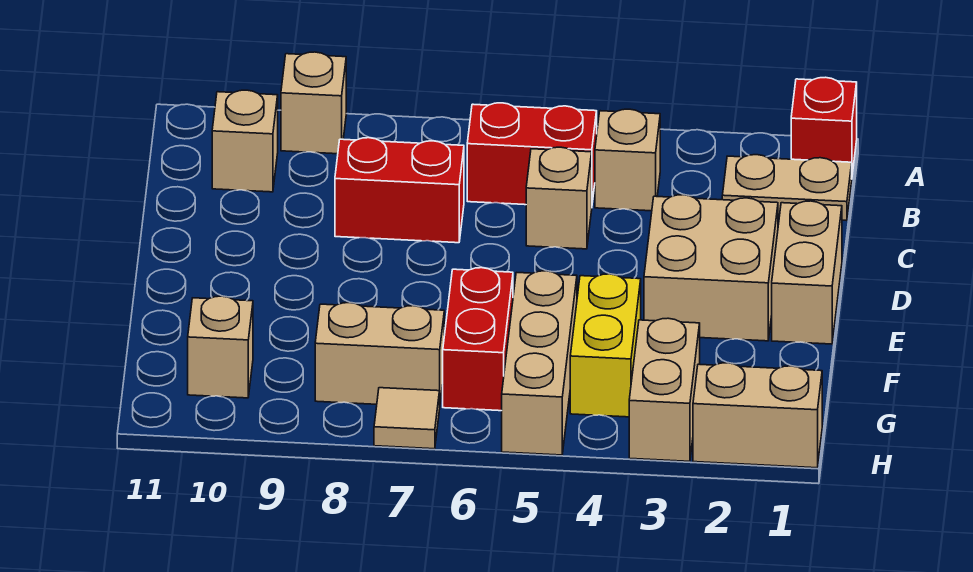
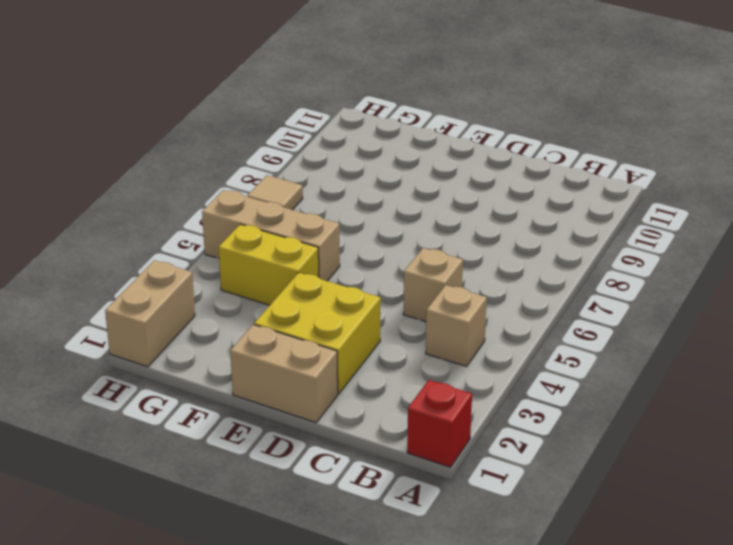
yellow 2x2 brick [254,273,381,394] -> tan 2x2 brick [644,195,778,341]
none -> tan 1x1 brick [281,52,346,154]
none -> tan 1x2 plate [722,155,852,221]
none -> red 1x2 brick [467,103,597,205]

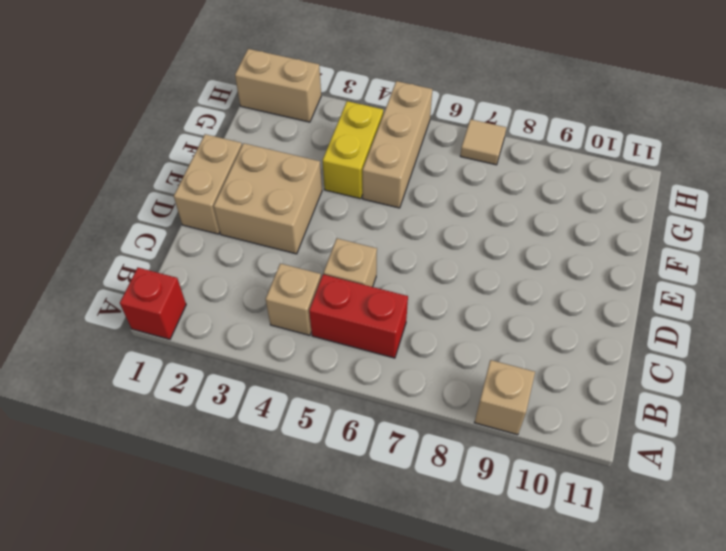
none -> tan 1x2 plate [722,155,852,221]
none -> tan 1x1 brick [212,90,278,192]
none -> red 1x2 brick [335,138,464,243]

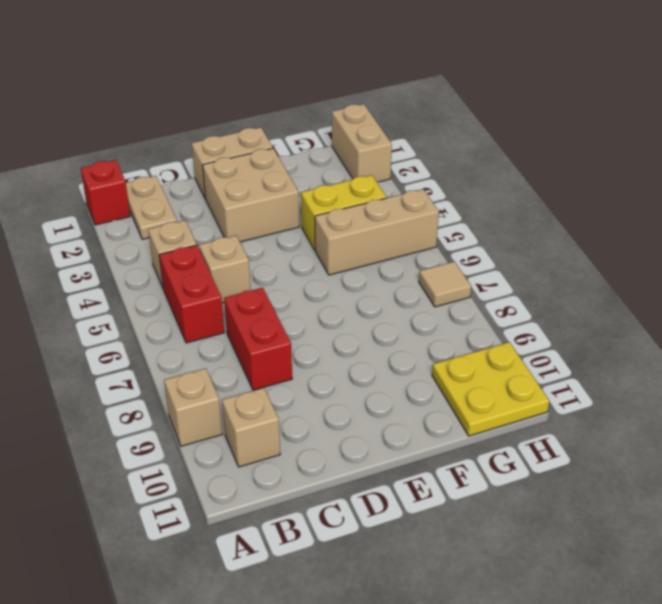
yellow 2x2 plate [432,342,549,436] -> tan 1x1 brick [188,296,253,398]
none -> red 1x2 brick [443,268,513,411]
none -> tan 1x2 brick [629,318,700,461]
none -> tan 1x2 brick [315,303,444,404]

DIRECTIONS FOR THIS TASK: Every line in the data above that includes the word "none" should be copied.

ANSWER TO THE EXERCISE:
none -> tan 1x1 brick [281,52,346,154]
none -> tan 1x2 plate [722,155,852,221]
none -> red 1x2 brick [467,103,597,205]
none -> tan 1x2 plate [722,155,852,221]
none -> tan 1x1 brick [212,90,278,192]
none -> red 1x2 brick [335,138,464,243]
none -> red 1x2 brick [443,268,513,411]
none -> tan 1x2 brick [629,318,700,461]
none -> tan 1x2 brick [315,303,444,404]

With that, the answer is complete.